Colored item counts
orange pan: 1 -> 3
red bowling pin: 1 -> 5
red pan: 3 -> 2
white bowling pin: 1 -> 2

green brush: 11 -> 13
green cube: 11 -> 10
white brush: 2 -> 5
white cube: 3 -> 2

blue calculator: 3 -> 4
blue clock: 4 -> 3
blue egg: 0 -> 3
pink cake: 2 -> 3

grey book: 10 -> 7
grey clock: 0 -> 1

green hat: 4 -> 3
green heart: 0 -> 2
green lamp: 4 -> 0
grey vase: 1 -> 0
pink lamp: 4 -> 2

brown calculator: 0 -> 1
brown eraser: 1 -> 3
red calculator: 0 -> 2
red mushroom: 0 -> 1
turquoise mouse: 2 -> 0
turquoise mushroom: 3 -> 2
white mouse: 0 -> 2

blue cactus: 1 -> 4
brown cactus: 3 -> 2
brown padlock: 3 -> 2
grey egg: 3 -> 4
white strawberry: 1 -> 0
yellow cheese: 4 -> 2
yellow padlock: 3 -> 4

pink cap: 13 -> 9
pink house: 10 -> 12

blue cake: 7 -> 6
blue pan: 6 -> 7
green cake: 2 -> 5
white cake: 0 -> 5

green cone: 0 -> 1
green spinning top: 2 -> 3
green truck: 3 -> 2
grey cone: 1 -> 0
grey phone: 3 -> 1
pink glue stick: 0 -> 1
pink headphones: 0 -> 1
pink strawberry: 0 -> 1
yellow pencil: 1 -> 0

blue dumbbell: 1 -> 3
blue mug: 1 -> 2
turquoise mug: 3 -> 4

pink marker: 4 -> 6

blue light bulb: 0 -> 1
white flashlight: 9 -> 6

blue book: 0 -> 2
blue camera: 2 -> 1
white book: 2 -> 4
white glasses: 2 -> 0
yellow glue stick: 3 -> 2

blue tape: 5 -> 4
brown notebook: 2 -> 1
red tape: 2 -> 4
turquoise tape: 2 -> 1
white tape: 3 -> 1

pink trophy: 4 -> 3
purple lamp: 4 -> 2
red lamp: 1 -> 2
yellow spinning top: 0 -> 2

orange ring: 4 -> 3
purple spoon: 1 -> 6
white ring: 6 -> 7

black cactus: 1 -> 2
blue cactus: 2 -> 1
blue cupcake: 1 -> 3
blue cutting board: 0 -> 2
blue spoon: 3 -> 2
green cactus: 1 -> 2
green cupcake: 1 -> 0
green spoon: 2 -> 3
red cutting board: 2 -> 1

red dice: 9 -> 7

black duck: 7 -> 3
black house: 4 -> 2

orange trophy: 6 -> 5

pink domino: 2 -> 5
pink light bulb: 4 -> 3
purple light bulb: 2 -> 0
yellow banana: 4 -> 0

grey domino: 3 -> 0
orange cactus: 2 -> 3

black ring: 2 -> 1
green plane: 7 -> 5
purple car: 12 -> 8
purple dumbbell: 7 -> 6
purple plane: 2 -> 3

■ WHAT THE EXERCISE ASKS
The full set of data above must come back exactly as written.

■ RESPONSE AREA
orange pan: 1 -> 3
red bowling pin: 1 -> 5
red pan: 3 -> 2
white bowling pin: 1 -> 2

green brush: 11 -> 13
green cube: 11 -> 10
white brush: 2 -> 5
white cube: 3 -> 2

blue calculator: 3 -> 4
blue clock: 4 -> 3
blue egg: 0 -> 3
pink cake: 2 -> 3

grey book: 10 -> 7
grey clock: 0 -> 1

green hat: 4 -> 3
green heart: 0 -> 2
green lamp: 4 -> 0
grey vase: 1 -> 0
pink lamp: 4 -> 2

brown calculator: 0 -> 1
brown eraser: 1 -> 3
red calculator: 0 -> 2
red mushroom: 0 -> 1
turquoise mouse: 2 -> 0
turquoise mushroom: 3 -> 2
white mouse: 0 -> 2

blue cactus: 1 -> 4
brown cactus: 3 -> 2
brown padlock: 3 -> 2
grey egg: 3 -> 4
white strawberry: 1 -> 0
yellow cheese: 4 -> 2
yellow padlock: 3 -> 4

pink cap: 13 -> 9
pink house: 10 -> 12

blue cake: 7 -> 6
blue pan: 6 -> 7
green cake: 2 -> 5
white cake: 0 -> 5

green cone: 0 -> 1
green spinning top: 2 -> 3
green truck: 3 -> 2
grey cone: 1 -> 0
grey phone: 3 -> 1
pink glue stick: 0 -> 1
pink headphones: 0 -> 1
pink strawberry: 0 -> 1
yellow pencil: 1 -> 0

blue dumbbell: 1 -> 3
blue mug: 1 -> 2
turquoise mug: 3 -> 4

pink marker: 4 -> 6

blue light bulb: 0 -> 1
white flashlight: 9 -> 6

blue book: 0 -> 2
blue camera: 2 -> 1
white book: 2 -> 4
white glasses: 2 -> 0
yellow glue stick: 3 -> 2

blue tape: 5 -> 4
brown notebook: 2 -> 1
red tape: 2 -> 4
turquoise tape: 2 -> 1
white tape: 3 -> 1

pink trophy: 4 -> 3
purple lamp: 4 -> 2
red lamp: 1 -> 2
yellow spinning top: 0 -> 2

orange ring: 4 -> 3
purple spoon: 1 -> 6
white ring: 6 -> 7

black cactus: 1 -> 2
blue cactus: 2 -> 1
blue cupcake: 1 -> 3
blue cutting board: 0 -> 2
blue spoon: 3 -> 2
green cactus: 1 -> 2
green cupcake: 1 -> 0
green spoon: 2 -> 3
red cutting board: 2 -> 1

red dice: 9 -> 7

black duck: 7 -> 3
black house: 4 -> 2

orange trophy: 6 -> 5

pink domino: 2 -> 5
pink light bulb: 4 -> 3
purple light bulb: 2 -> 0
yellow banana: 4 -> 0

grey domino: 3 -> 0
orange cactus: 2 -> 3

black ring: 2 -> 1
green plane: 7 -> 5
purple car: 12 -> 8
purple dumbbell: 7 -> 6
purple plane: 2 -> 3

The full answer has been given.